→ **TASK GOAL**
All lines in the data that hold the word "capsule" need copying.

→ **MATERIAL FOR THE TASK**
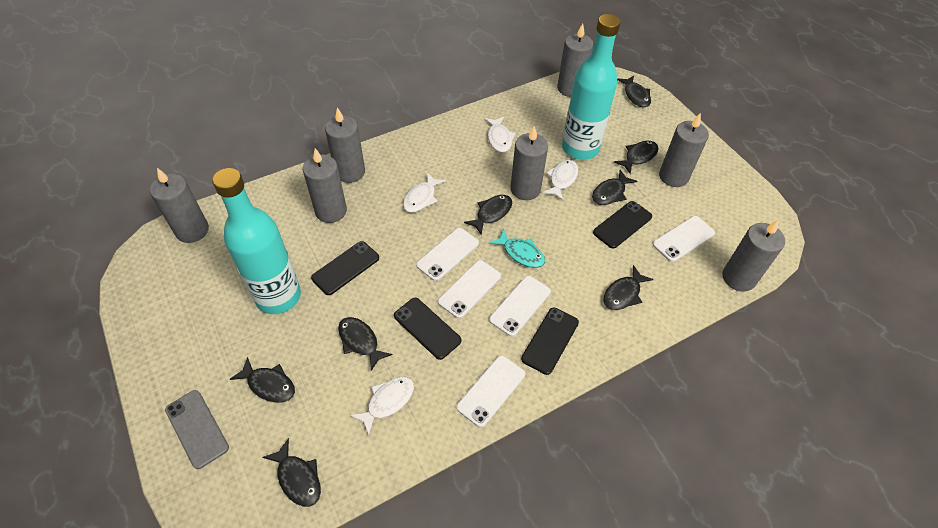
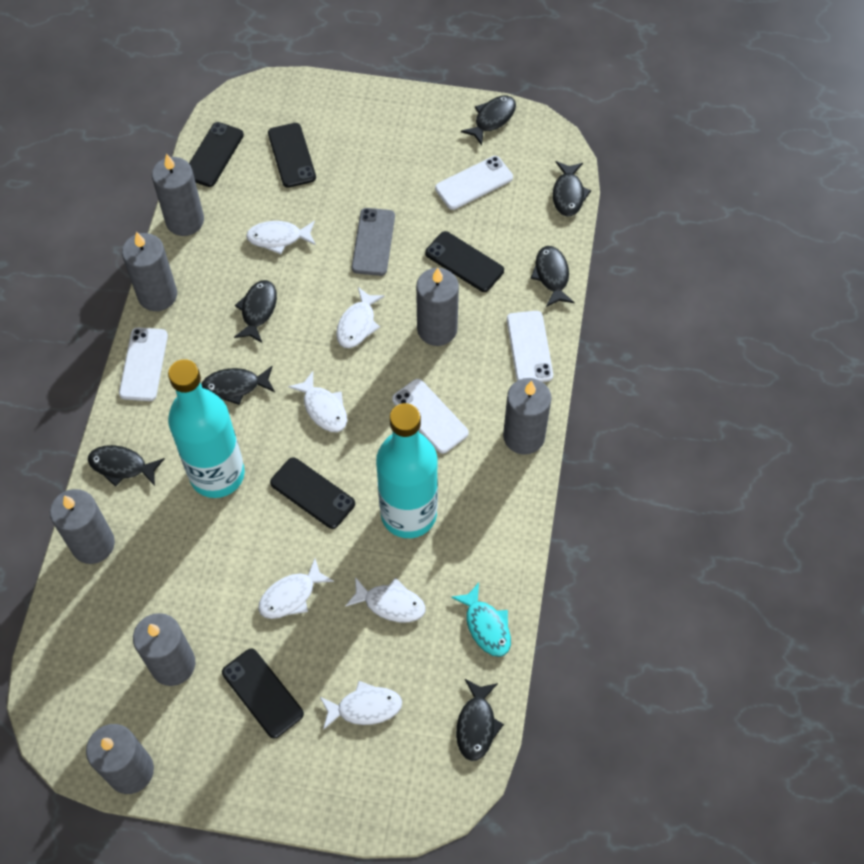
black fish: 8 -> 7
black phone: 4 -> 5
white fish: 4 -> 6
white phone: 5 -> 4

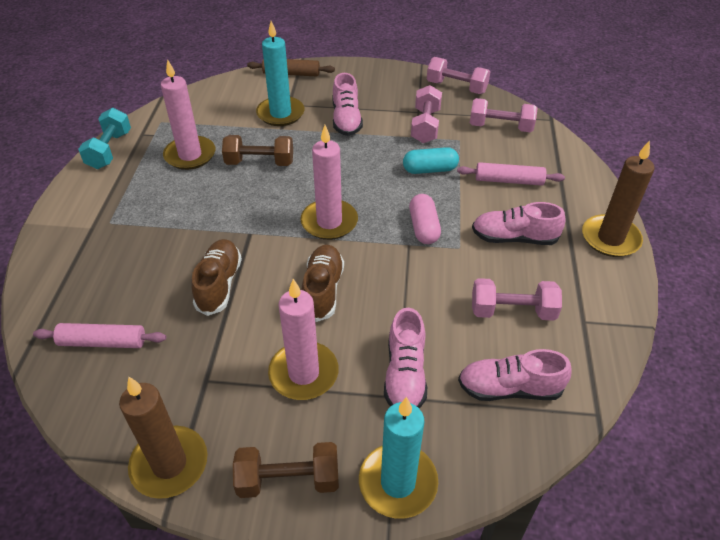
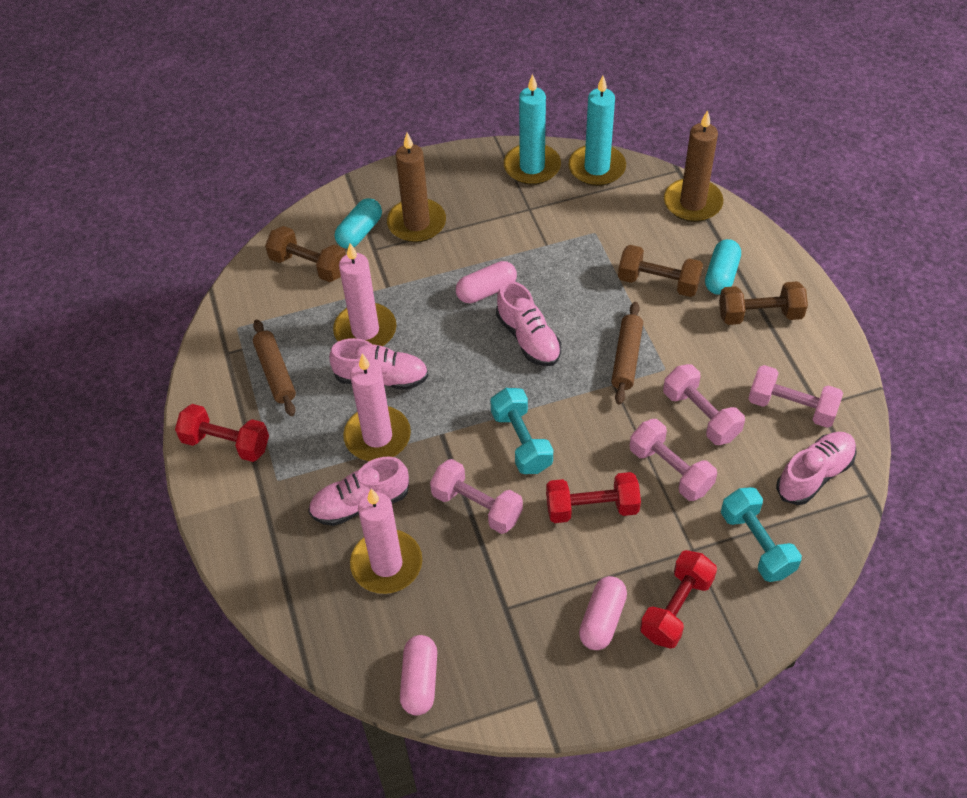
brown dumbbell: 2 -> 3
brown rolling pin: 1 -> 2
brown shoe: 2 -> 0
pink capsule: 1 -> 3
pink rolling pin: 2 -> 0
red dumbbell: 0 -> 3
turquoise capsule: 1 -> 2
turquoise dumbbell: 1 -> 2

→ **YOUR RESPONSE**
pink capsule: 1 -> 3
turquoise capsule: 1 -> 2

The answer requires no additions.